What needs to be done:
Reproduce the data below in full and exclude every picture.

Rows from a segmentation dataset
::::::::::

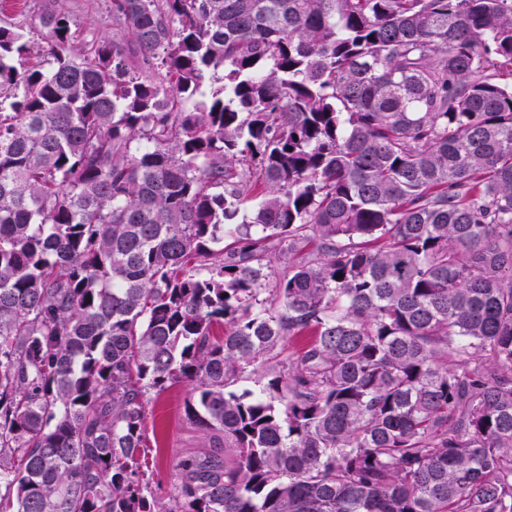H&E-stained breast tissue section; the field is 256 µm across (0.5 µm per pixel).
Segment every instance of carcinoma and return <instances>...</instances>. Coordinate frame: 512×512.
Listing matches in <instances>:
<instances>
[{"label":"carcinoma","mask_w":512,"mask_h":512,"mask_svg":"<svg viewBox=\"0 0 512 512\" xmlns=\"http://www.w3.org/2000/svg\"><path fill=\"white\" fill-rule=\"evenodd\" d=\"M41 23L48 68L0 24V512H512V0ZM180 381L224 450L162 497ZM192 386L176 383L159 395H148L144 423L145 453L150 464L152 489L162 496L172 490L171 463L173 459L199 451L224 448V437L204 432L189 421L184 413Z\"/></svg>","instance_id":"carcinoma-1"}]
</instances>
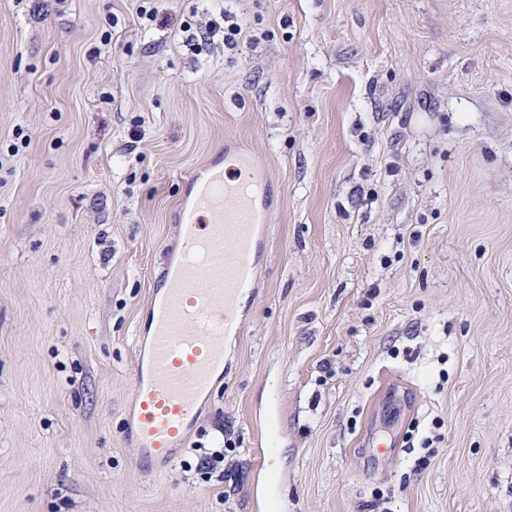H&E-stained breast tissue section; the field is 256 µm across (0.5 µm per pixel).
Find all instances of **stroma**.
<instances>
[{"instance_id":"35a3bbf8","label":"stroma","mask_w":512,"mask_h":512,"mask_svg":"<svg viewBox=\"0 0 512 512\" xmlns=\"http://www.w3.org/2000/svg\"><path fill=\"white\" fill-rule=\"evenodd\" d=\"M239 146L256 287L143 469L137 324ZM0 512H512V0H0Z\"/></svg>"}]
</instances>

::::::::::

Answer for the task:
H&E-stained breast tissue section; the field is 256 µm across (0.5 µm per pixel).
Segment every instance of carcinoma and return <instances>...</instances>. Coordinate frame: 512×512.
Listing matches in <instances>:
<instances>
[{"label":"carcinoma","mask_w":512,"mask_h":512,"mask_svg":"<svg viewBox=\"0 0 512 512\" xmlns=\"http://www.w3.org/2000/svg\"><path fill=\"white\" fill-rule=\"evenodd\" d=\"M41 23L48 68L0 24V512H512V0ZM180 381L224 450L162 497ZM192 386L176 383L159 395H148L144 423L145 453L150 464L152 489L162 496L172 490L171 463L173 459L199 451L224 448V437L204 432L189 421L184 413Z\"/></svg>","instance_id":"carcinoma-1"}]
</instances>
H&E-stained breast tissue section; the field is 256 µm across (0.5 µm per pixel).
Find all instances of **stroma**.
<instances>
[{"instance_id":"35a3bbf8","label":"stroma","mask_w":512,"mask_h":512,"mask_svg":"<svg viewBox=\"0 0 512 512\" xmlns=\"http://www.w3.org/2000/svg\"><path fill=\"white\" fill-rule=\"evenodd\" d=\"M239 146L256 287L143 469L137 324ZM0 512H512V0H0Z\"/></svg>"}]
</instances>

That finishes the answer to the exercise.